_RAW DATA_.
+++
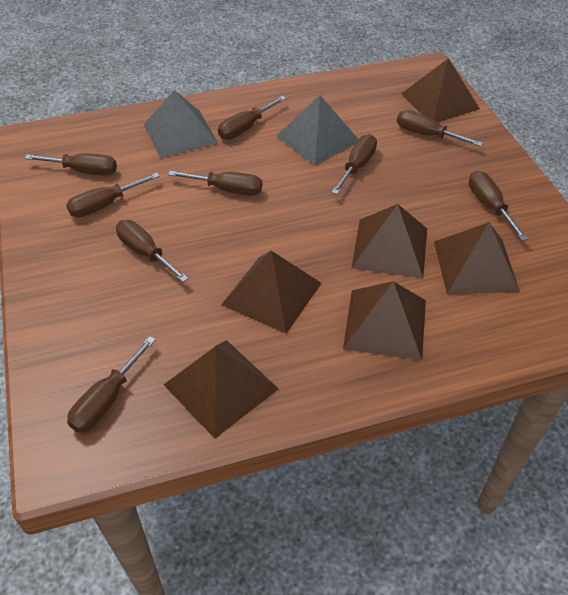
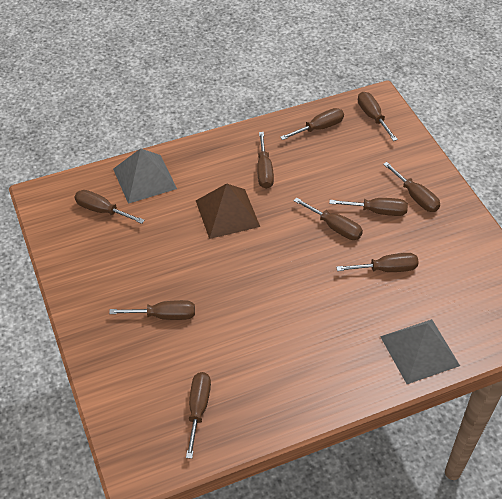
brown pyramid: 6 -> 1
brown screwdriver: 9 -> 10

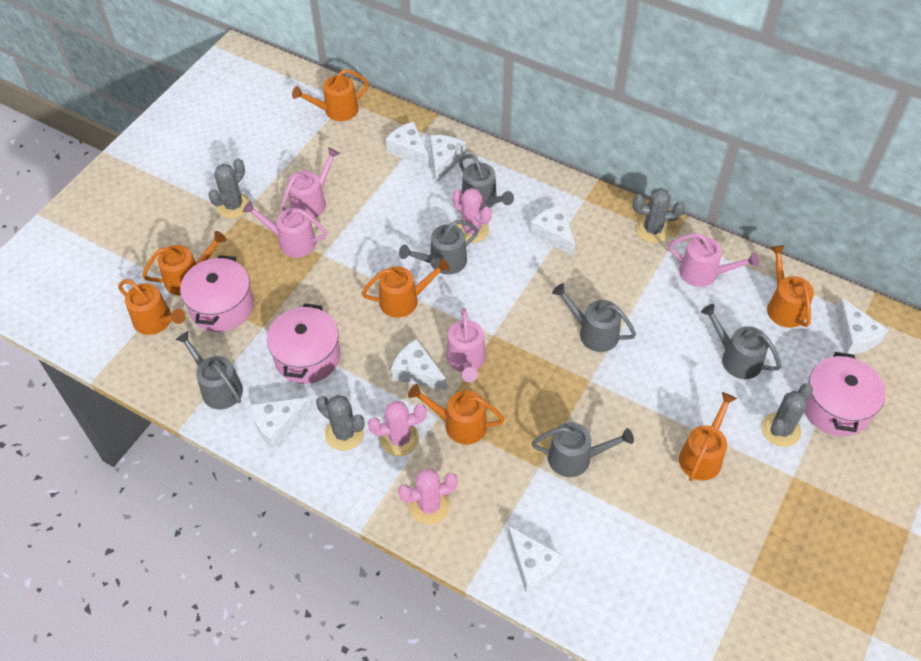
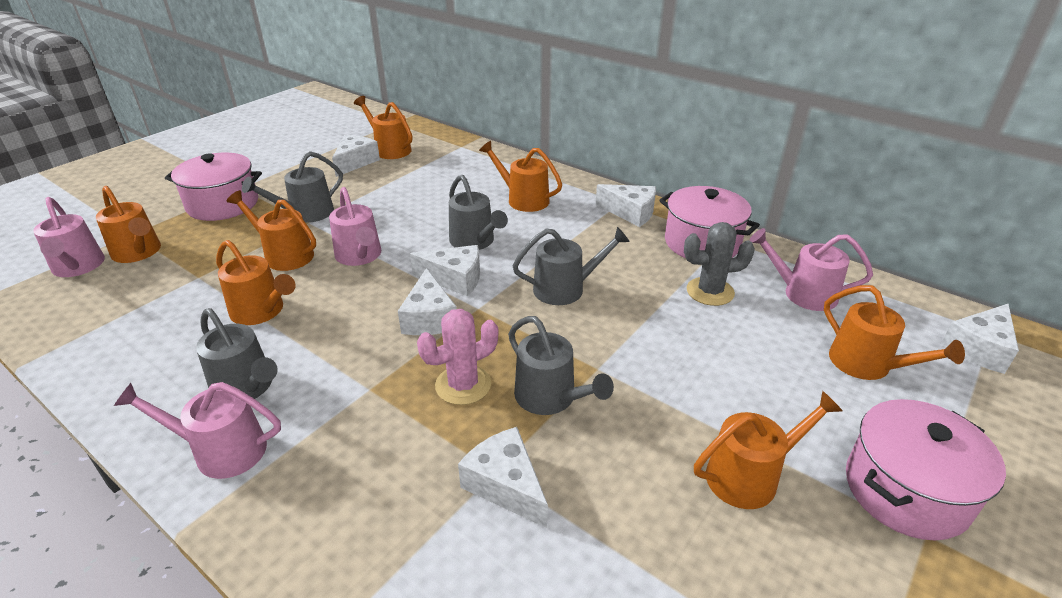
grey cactus: 4 -> 1
grey watering can: 6 -> 5
pink cactus: 3 -> 1
white cheese: 7 -> 6

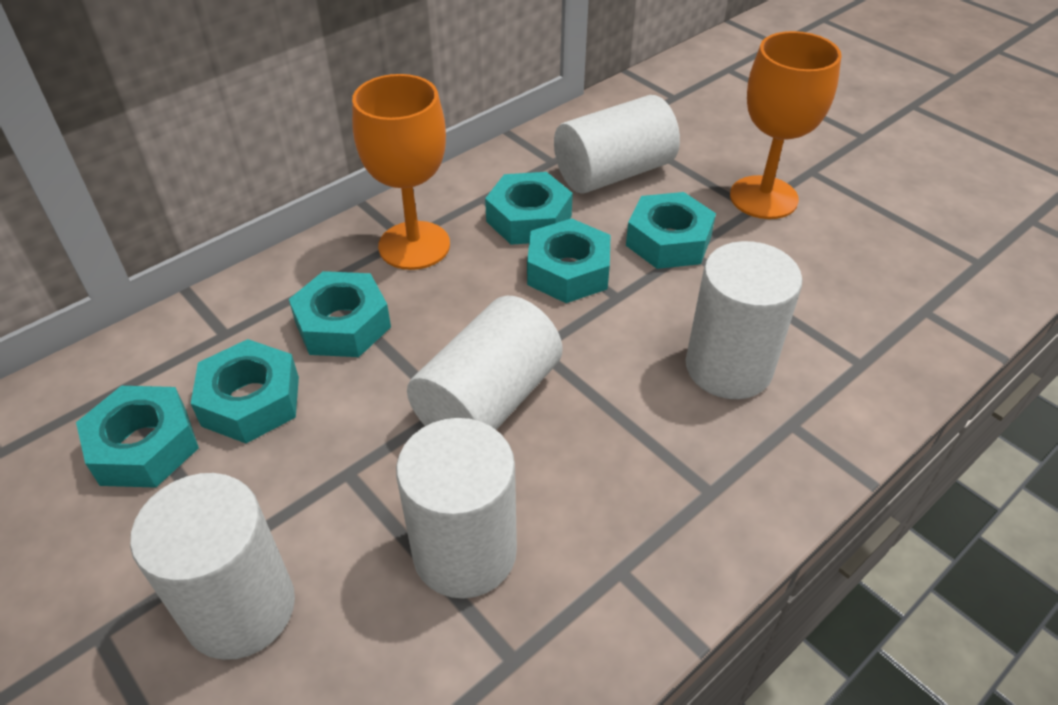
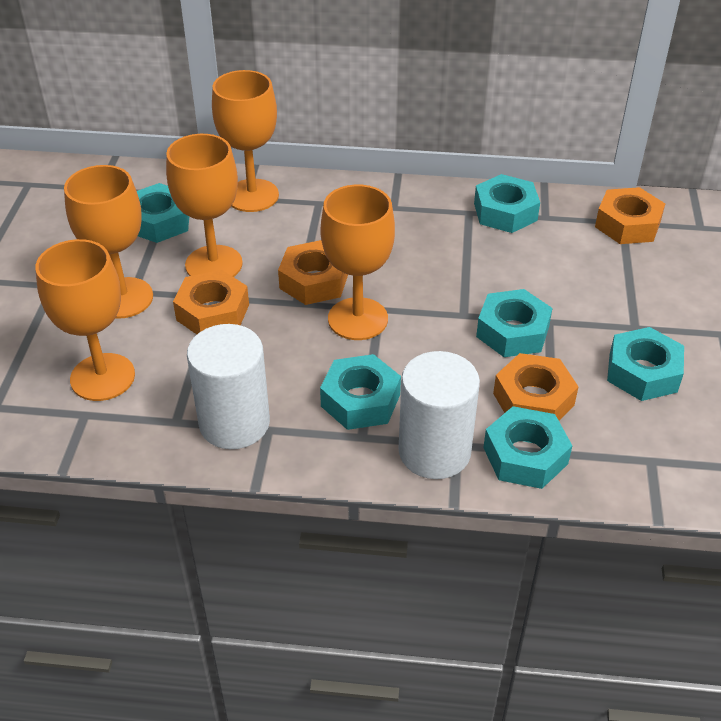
orange goblet: 2 -> 5
orange nut: 0 -> 4
white cylinder: 5 -> 2

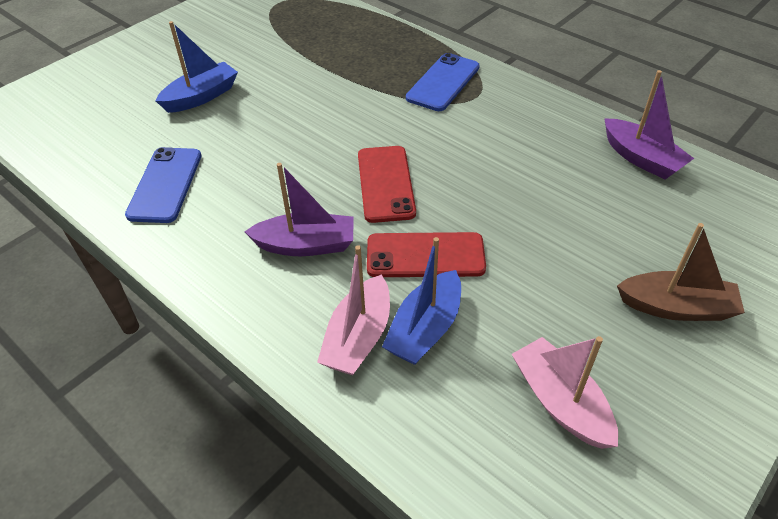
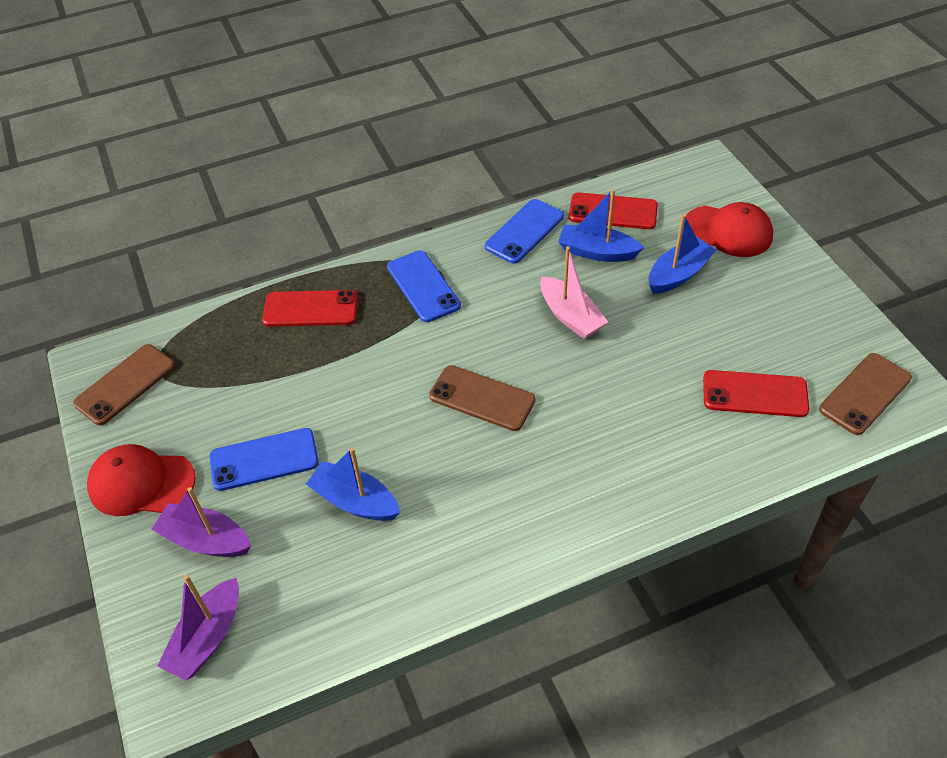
blue boat: 2 -> 3
blue phone: 2 -> 3
brown boat: 1 -> 0
brown phone: 0 -> 3
pink boat: 2 -> 1
red cap: 0 -> 2
red phone: 2 -> 3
+++
_PROBLEM REQUIREMENTS_. Copy each line, exactly, that falls between the line containing "blue phone: 2 -> 3" and the end of the entries, both included.

_YOUR RESPONSE_.
blue phone: 2 -> 3
brown boat: 1 -> 0
brown phone: 0 -> 3
pink boat: 2 -> 1
red cap: 0 -> 2
red phone: 2 -> 3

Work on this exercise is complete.